### Activity:
Each line from the one containing "LINE pin AO: RX -> D0" through the end of the entries below should be transcribed exactly, and no other line.

### Supplied data:
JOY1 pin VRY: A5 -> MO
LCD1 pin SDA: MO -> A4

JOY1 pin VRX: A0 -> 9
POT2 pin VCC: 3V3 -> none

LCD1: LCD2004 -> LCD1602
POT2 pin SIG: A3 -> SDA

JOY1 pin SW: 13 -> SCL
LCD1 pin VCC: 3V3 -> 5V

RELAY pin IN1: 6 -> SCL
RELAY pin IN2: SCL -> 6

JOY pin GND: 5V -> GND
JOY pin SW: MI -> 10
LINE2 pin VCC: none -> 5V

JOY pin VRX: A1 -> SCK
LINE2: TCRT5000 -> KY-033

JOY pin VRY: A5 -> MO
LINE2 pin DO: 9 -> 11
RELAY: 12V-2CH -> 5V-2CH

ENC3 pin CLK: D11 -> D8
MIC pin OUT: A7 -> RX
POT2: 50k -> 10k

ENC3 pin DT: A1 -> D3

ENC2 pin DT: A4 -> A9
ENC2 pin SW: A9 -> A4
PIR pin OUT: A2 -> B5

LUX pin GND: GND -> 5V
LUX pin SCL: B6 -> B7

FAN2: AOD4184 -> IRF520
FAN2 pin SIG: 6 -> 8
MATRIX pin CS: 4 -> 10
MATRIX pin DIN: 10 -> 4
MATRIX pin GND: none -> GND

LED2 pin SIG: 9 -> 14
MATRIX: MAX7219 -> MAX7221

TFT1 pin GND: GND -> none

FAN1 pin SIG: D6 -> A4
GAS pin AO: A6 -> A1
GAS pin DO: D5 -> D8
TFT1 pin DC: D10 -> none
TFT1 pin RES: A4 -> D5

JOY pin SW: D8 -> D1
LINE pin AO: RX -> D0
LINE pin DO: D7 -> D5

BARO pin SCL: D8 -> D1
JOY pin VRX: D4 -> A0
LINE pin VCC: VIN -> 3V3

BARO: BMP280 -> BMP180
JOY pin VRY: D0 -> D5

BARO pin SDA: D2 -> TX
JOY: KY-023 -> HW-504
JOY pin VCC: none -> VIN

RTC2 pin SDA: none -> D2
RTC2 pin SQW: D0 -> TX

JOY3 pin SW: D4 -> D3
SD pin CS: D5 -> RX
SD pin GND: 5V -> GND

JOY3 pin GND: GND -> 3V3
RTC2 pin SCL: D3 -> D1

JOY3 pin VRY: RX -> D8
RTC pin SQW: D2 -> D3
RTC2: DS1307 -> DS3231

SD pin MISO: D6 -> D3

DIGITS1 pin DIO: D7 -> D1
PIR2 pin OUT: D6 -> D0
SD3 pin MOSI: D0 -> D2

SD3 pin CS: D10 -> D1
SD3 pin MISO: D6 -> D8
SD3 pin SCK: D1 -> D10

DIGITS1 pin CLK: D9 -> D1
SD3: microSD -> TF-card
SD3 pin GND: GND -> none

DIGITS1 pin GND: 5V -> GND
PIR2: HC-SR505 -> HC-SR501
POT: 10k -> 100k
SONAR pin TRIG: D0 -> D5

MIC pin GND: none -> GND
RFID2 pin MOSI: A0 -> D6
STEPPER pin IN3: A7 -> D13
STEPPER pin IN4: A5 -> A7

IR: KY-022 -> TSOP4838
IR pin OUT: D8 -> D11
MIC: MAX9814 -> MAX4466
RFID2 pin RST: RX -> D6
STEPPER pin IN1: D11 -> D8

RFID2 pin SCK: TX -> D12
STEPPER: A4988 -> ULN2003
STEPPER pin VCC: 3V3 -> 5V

### Finished task:
LINE pin AO: RX -> D0
LINE pin DO: D7 -> D5

BARO pin SCL: D8 -> D1
JOY pin VRX: D4 -> A0
LINE pin VCC: VIN -> 3V3

BARO: BMP280 -> BMP180
JOY pin VRY: D0 -> D5

BARO pin SDA: D2 -> TX
JOY: KY-023 -> HW-504
JOY pin VCC: none -> VIN

RTC2 pin SDA: none -> D2
RTC2 pin SQW: D0 -> TX

JOY3 pin SW: D4 -> D3
SD pin CS: D5 -> RX
SD pin GND: 5V -> GND

JOY3 pin GND: GND -> 3V3
RTC2 pin SCL: D3 -> D1

JOY3 pin VRY: RX -> D8
RTC pin SQW: D2 -> D3
RTC2: DS1307 -> DS3231

SD pin MISO: D6 -> D3

DIGITS1 pin DIO: D7 -> D1
PIR2 pin OUT: D6 -> D0
SD3 pin MOSI: D0 -> D2

SD3 pin CS: D10 -> D1
SD3 pin MISO: D6 -> D8
SD3 pin SCK: D1 -> D10

DIGITS1 pin CLK: D9 -> D1
SD3: microSD -> TF-card
SD3 pin GND: GND -> none

DIGITS1 pin GND: 5V -> GND
PIR2: HC-SR505 -> HC-SR501
POT: 10k -> 100k
SONAR pin TRIG: D0 -> D5

MIC pin GND: none -> GND
RFID2 pin MOSI: A0 -> D6
STEPPER pin IN3: A7 -> D13
STEPPER pin IN4: A5 -> A7

IR: KY-022 -> TSOP4838
IR pin OUT: D8 -> D11
MIC: MAX9814 -> MAX4466
RFID2 pin RST: RX -> D6
STEPPER pin IN1: D11 -> D8

RFID2 pin SCK: TX -> D12
STEPPER: A4988 -> ULN2003
STEPPER pin VCC: 3V3 -> 5V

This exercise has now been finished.